[[ Provided data, beginning ]]

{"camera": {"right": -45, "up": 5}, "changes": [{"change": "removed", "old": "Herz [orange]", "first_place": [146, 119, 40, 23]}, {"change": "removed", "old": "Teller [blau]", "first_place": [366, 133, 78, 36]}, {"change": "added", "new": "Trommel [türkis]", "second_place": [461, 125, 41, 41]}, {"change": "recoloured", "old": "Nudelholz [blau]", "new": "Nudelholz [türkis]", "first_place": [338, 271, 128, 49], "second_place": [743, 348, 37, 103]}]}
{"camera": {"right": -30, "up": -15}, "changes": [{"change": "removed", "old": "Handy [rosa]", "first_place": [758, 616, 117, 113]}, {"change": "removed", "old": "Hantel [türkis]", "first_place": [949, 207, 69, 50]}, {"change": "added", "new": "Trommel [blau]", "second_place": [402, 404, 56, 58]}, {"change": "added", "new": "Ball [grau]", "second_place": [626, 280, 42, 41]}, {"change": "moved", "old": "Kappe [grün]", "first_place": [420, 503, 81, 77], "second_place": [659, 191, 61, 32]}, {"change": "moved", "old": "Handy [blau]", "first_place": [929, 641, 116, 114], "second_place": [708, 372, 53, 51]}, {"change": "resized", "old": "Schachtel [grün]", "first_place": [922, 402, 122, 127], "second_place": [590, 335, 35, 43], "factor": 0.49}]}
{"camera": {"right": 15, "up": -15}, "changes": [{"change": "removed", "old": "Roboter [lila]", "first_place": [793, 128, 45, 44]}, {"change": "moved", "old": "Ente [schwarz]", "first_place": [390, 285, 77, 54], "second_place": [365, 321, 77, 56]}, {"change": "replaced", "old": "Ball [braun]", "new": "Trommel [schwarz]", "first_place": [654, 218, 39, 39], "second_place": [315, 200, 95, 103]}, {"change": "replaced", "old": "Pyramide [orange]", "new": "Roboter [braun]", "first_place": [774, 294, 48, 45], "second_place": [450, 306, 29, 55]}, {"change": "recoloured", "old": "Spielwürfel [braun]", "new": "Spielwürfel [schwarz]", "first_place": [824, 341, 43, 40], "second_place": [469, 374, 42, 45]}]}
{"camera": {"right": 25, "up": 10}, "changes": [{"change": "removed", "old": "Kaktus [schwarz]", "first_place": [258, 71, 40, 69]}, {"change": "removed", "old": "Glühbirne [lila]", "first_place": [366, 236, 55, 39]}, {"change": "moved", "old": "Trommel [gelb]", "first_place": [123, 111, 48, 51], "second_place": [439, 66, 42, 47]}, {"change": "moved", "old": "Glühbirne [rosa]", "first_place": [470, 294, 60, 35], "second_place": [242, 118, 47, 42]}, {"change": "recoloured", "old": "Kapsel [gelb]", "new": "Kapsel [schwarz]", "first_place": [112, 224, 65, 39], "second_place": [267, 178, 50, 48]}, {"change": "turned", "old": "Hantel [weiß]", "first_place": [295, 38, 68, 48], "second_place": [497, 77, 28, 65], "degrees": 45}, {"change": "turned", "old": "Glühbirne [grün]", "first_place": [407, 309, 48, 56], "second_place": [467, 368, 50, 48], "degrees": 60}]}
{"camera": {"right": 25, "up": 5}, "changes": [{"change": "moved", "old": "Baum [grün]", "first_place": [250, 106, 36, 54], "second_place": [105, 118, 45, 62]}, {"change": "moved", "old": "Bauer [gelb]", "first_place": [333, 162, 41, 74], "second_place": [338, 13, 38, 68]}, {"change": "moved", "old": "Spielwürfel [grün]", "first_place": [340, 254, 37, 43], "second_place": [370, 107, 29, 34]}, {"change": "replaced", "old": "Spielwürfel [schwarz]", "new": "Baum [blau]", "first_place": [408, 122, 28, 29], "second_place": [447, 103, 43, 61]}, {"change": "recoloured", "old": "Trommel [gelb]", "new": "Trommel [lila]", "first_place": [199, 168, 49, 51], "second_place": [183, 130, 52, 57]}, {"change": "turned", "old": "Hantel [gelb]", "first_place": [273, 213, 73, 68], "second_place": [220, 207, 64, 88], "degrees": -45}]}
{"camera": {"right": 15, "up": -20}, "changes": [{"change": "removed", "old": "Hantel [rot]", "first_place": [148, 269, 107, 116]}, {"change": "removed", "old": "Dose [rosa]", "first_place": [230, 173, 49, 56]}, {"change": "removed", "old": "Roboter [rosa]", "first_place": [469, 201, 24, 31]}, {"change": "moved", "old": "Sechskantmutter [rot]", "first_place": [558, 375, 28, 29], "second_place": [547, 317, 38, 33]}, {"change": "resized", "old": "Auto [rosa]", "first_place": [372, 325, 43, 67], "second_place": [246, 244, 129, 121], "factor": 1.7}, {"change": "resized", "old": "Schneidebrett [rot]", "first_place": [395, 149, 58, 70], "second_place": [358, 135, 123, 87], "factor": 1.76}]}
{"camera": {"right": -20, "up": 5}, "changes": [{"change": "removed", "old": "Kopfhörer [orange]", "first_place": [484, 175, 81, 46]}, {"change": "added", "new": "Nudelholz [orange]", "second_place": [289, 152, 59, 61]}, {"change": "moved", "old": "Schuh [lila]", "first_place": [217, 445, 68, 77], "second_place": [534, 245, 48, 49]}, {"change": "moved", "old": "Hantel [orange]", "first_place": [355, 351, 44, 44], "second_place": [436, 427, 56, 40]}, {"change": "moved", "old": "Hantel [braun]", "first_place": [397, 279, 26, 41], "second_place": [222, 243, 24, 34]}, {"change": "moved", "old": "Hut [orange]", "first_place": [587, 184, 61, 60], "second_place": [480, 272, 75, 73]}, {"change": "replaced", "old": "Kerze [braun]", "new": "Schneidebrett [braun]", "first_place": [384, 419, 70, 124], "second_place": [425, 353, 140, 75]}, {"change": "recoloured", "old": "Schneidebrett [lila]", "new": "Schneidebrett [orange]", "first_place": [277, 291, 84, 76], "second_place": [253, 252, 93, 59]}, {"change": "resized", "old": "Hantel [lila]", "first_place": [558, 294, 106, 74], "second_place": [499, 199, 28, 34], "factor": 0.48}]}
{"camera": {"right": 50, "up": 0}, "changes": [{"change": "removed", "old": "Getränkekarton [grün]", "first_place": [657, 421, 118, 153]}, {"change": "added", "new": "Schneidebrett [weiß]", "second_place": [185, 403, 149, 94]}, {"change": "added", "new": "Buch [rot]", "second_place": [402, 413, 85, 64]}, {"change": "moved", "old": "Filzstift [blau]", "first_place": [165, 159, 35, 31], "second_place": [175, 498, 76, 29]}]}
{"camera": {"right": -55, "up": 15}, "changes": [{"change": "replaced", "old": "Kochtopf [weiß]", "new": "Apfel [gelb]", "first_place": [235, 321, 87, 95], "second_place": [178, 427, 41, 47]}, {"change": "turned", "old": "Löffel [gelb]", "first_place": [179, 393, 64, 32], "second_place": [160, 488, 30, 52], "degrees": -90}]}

[[ Provided data, end ]]

Print every line you see above, exactly as written.

* [Solution to the exercise]:
{"camera": {"right": -45, "up": 5}, "changes": [{"change": "removed", "old": "Herz [orange]", "first_place": [146, 119, 40, 23]}, {"change": "removed", "old": "Teller [blau]", "first_place": [366, 133, 78, 36]}, {"change": "added", "new": "Trommel [türkis]", "second_place": [461, 125, 41, 41]}, {"change": "recoloured", "old": "Nudelholz [blau]", "new": "Nudelholz [türkis]", "first_place": [338, 271, 128, 49], "second_place": [743, 348, 37, 103]}]}
{"camera": {"right": -30, "up": -15}, "changes": [{"change": "removed", "old": "Handy [rosa]", "first_place": [758, 616, 117, 113]}, {"change": "removed", "old": "Hantel [türkis]", "first_place": [949, 207, 69, 50]}, {"change": "added", "new": "Trommel [blau]", "second_place": [402, 404, 56, 58]}, {"change": "added", "new": "Ball [grau]", "second_place": [626, 280, 42, 41]}, {"change": "moved", "old": "Kappe [grün]", "first_place": [420, 503, 81, 77], "second_place": [659, 191, 61, 32]}, {"change": "moved", "old": "Handy [blau]", "first_place": [929, 641, 116, 114], "second_place": [708, 372, 53, 51]}, {"change": "resized", "old": "Schachtel [grün]", "first_place": [922, 402, 122, 127], "second_place": [590, 335, 35, 43], "factor": 0.49}]}
{"camera": {"right": 15, "up": -15}, "changes": [{"change": "removed", "old": "Roboter [lila]", "first_place": [793, 128, 45, 44]}, {"change": "moved", "old": "Ente [schwarz]", "first_place": [390, 285, 77, 54], "second_place": [365, 321, 77, 56]}, {"change": "replaced", "old": "Ball [braun]", "new": "Trommel [schwarz]", "first_place": [654, 218, 39, 39], "second_place": [315, 200, 95, 103]}, {"change": "replaced", "old": "Pyramide [orange]", "new": "Roboter [braun]", "first_place": [774, 294, 48, 45], "second_place": [450, 306, 29, 55]}, {"change": "recoloured", "old": "Spielwürfel [braun]", "new": "Spielwürfel [schwarz]", "first_place": [824, 341, 43, 40], "second_place": [469, 374, 42, 45]}]}
{"camera": {"right": 25, "up": 10}, "changes": [{"change": "removed", "old": "Kaktus [schwarz]", "first_place": [258, 71, 40, 69]}, {"change": "removed", "old": "Glühbirne [lila]", "first_place": [366, 236, 55, 39]}, {"change": "moved", "old": "Trommel [gelb]", "first_place": [123, 111, 48, 51], "second_place": [439, 66, 42, 47]}, {"change": "moved", "old": "Glühbirne [rosa]", "first_place": [470, 294, 60, 35], "second_place": [242, 118, 47, 42]}, {"change": "recoloured", "old": "Kapsel [gelb]", "new": "Kapsel [schwarz]", "first_place": [112, 224, 65, 39], "second_place": [267, 178, 50, 48]}, {"change": "turned", "old": "Hantel [weiß]", "first_place": [295, 38, 68, 48], "second_place": [497, 77, 28, 65], "degrees": 45}, {"change": "turned", "old": "Glühbirne [grün]", "first_place": [407, 309, 48, 56], "second_place": [467, 368, 50, 48], "degrees": 60}]}
{"camera": {"right": 25, "up": 5}, "changes": [{"change": "moved", "old": "Baum [grün]", "first_place": [250, 106, 36, 54], "second_place": [105, 118, 45, 62]}, {"change": "moved", "old": "Bauer [gelb]", "first_place": [333, 162, 41, 74], "second_place": [338, 13, 38, 68]}, {"change": "moved", "old": "Spielwürfel [grün]", "first_place": [340, 254, 37, 43], "second_place": [370, 107, 29, 34]}, {"change": "replaced", "old": "Spielwürfel [schwarz]", "new": "Baum [blau]", "first_place": [408, 122, 28, 29], "second_place": [447, 103, 43, 61]}, {"change": "recoloured", "old": "Trommel [gelb]", "new": "Trommel [lila]", "first_place": [199, 168, 49, 51], "second_place": [183, 130, 52, 57]}, {"change": "turned", "old": "Hantel [gelb]", "first_place": [273, 213, 73, 68], "second_place": [220, 207, 64, 88], "degrees": -45}]}
{"camera": {"right": 15, "up": -20}, "changes": [{"change": "removed", "old": "Hantel [rot]", "first_place": [148, 269, 107, 116]}, {"change": "removed", "old": "Dose [rosa]", "first_place": [230, 173, 49, 56]}, {"change": "removed", "old": "Roboter [rosa]", "first_place": [469, 201, 24, 31]}, {"change": "moved", "old": "Sechskantmutter [rot]", "first_place": [558, 375, 28, 29], "second_place": [547, 317, 38, 33]}, {"change": "resized", "old": "Auto [rosa]", "first_place": [372, 325, 43, 67], "second_place": [246, 244, 129, 121], "factor": 1.7}, {"change": "resized", "old": "Schneidebrett [rot]", "first_place": [395, 149, 58, 70], "second_place": [358, 135, 123, 87], "factor": 1.76}]}
{"camera": {"right": -20, "up": 5}, "changes": [{"change": "removed", "old": "Kopfhörer [orange]", "first_place": [484, 175, 81, 46]}, {"change": "added", "new": "Nudelholz [orange]", "second_place": [289, 152, 59, 61]}, {"change": "moved", "old": "Schuh [lila]", "first_place": [217, 445, 68, 77], "second_place": [534, 245, 48, 49]}, {"change": "moved", "old": "Hantel [orange]", "first_place": [355, 351, 44, 44], "second_place": [436, 427, 56, 40]}, {"change": "moved", "old": "Hantel [braun]", "first_place": [397, 279, 26, 41], "second_place": [222, 243, 24, 34]}, {"change": "moved", "old": "Hut [orange]", "first_place": [587, 184, 61, 60], "second_place": [480, 272, 75, 73]}, {"change": "replaced", "old": "Kerze [braun]", "new": "Schneidebrett [braun]", "first_place": [384, 419, 70, 124], "second_place": [425, 353, 140, 75]}, {"change": "recoloured", "old": "Schneidebrett [lila]", "new": "Schneidebrett [orange]", "first_place": [277, 291, 84, 76], "second_place": [253, 252, 93, 59]}, {"change": "resized", "old": "Hantel [lila]", "first_place": [558, 294, 106, 74], "second_place": [499, 199, 28, 34], "factor": 0.48}]}
{"camera": {"right": 50, "up": 0}, "changes": [{"change": "removed", "old": "Getränkekarton [grün]", "first_place": [657, 421, 118, 153]}, {"change": "added", "new": "Schneidebrett [weiß]", "second_place": [185, 403, 149, 94]}, {"change": "added", "new": "Buch [rot]", "second_place": [402, 413, 85, 64]}, {"change": "moved", "old": "Filzstift [blau]", "first_place": [165, 159, 35, 31], "second_place": [175, 498, 76, 29]}]}
{"camera": {"right": -55, "up": 15}, "changes": [{"change": "replaced", "old": "Kochtopf [weiß]", "new": "Apfel [gelb]", "first_place": [235, 321, 87, 95], "second_place": [178, 427, 41, 47]}, {"change": "turned", "old": "Löffel [gelb]", "first_place": [179, 393, 64, 32], "second_place": [160, 488, 30, 52], "degrees": -90}]}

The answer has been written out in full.